======== PROVIDED MATERIAL

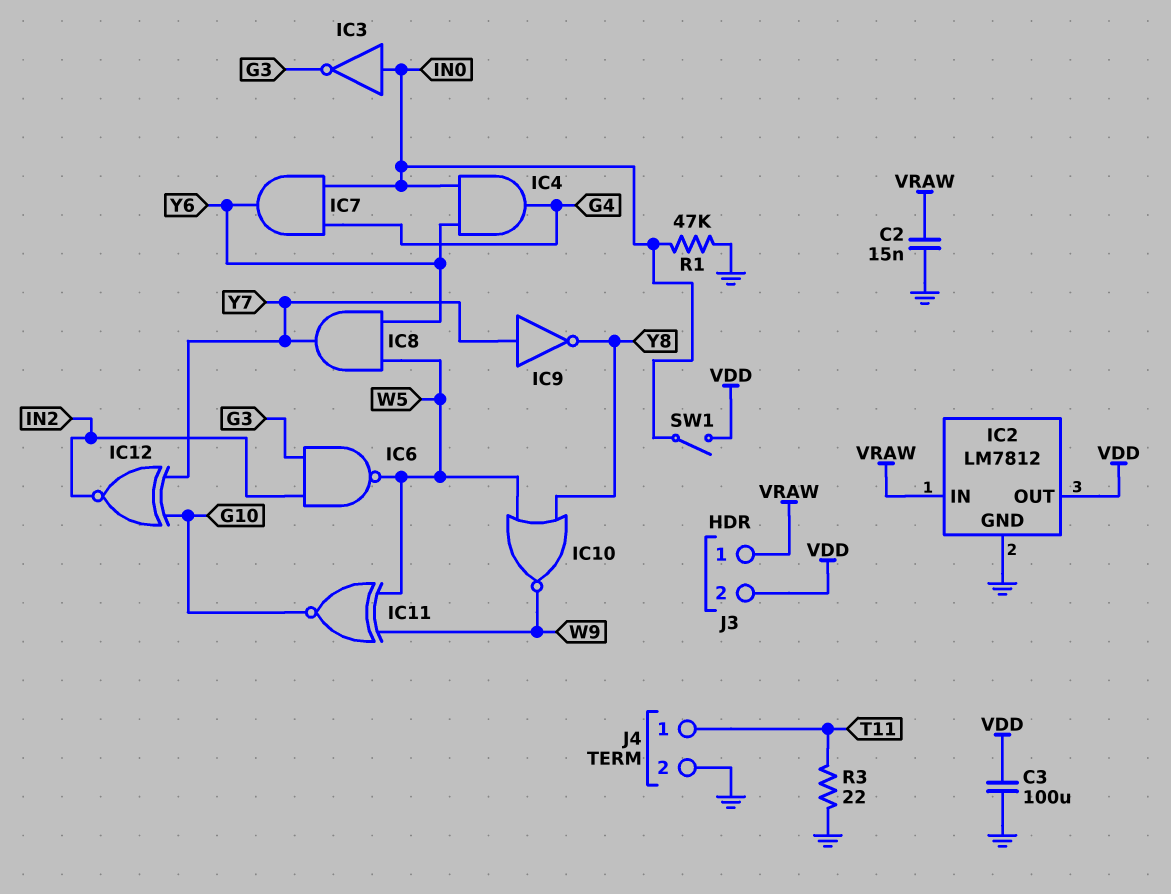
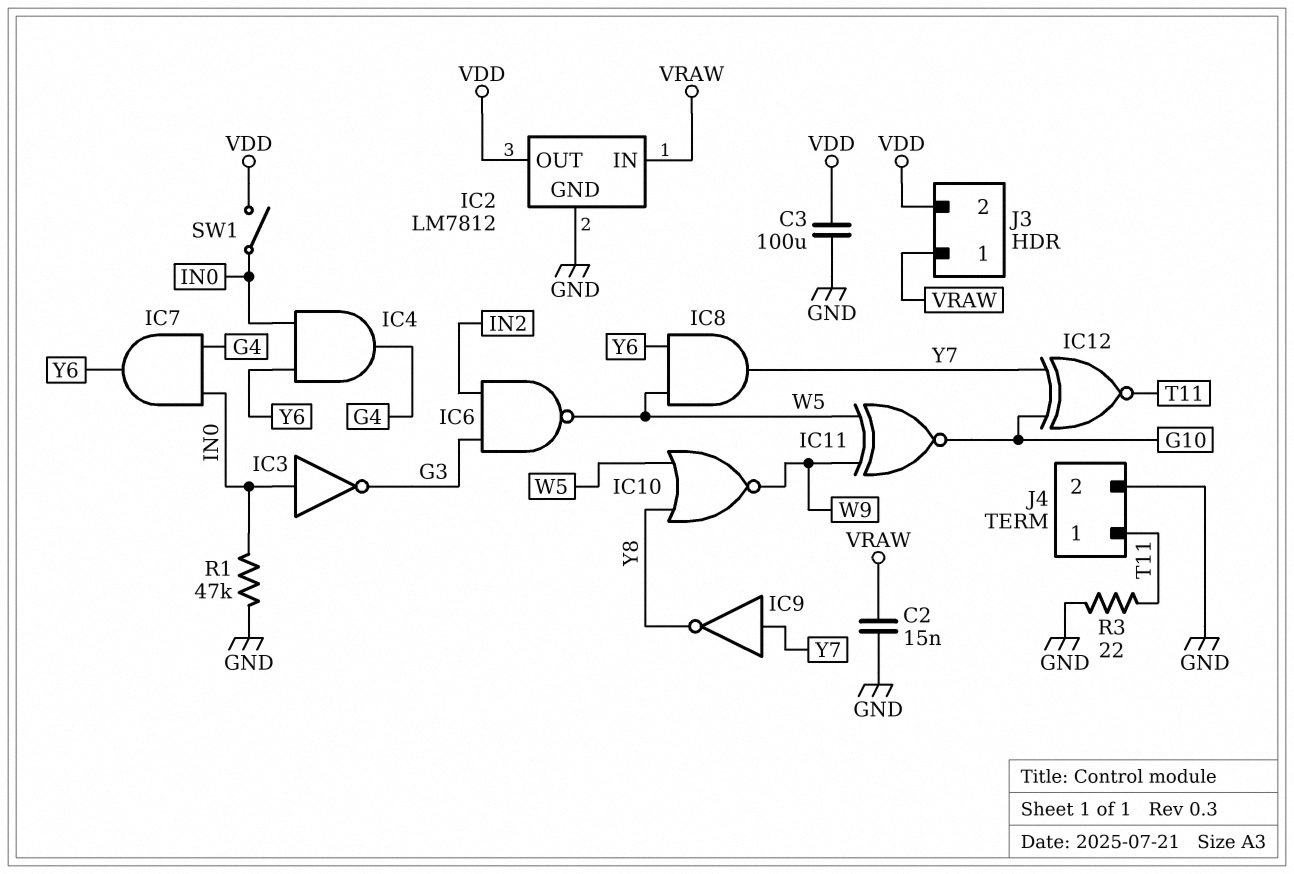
IC12: XNOR (in G10, in Y7, out IN2) -> XNOR (in G10, in Y7, out T11)

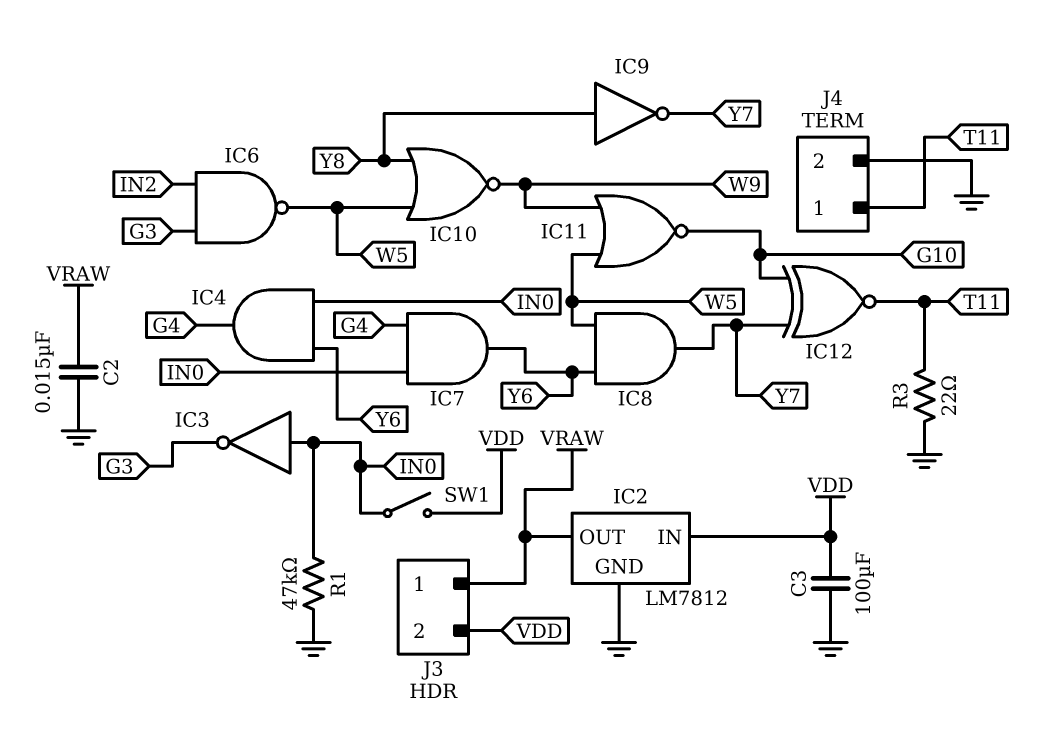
IC2 pin IN: VRAW -> VDD
IC2 pin OUT: VDD -> VRAW
IC9: NOT (in Y7, out Y8) -> NOT (in Y8, out Y7)
IC11: XNOR (in W5, in W9, out G10) -> NOR (in W5, in W9, out G10)

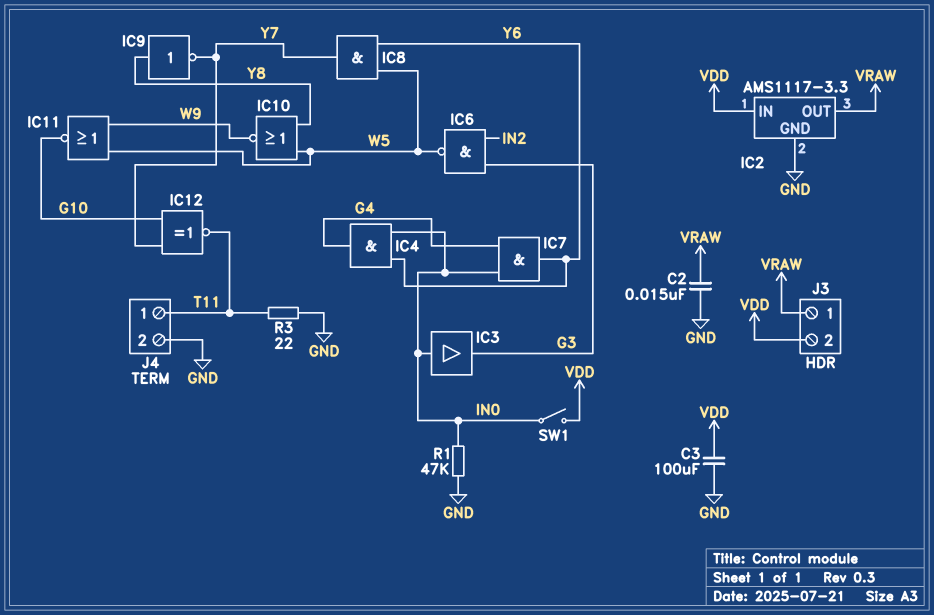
IC2: LM7812 -> AMS1117-3.3
IC3: NOT (in IN0, out G3) -> buffer (in IN0, out G3)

================

**GOAL OF THE EXERCISE**
With the pictures left out, copy exactly the lines above from the line containing "IC11: XNOR (in" through the last line of the entries.

**RESULT FOR THIS EXERCISE**
IC11: XNOR (in W5, in W9, out G10) -> NOR (in W5, in W9, out G10)

IC2: LM7812 -> AMS1117-3.3
IC3: NOT (in IN0, out G3) -> buffer (in IN0, out G3)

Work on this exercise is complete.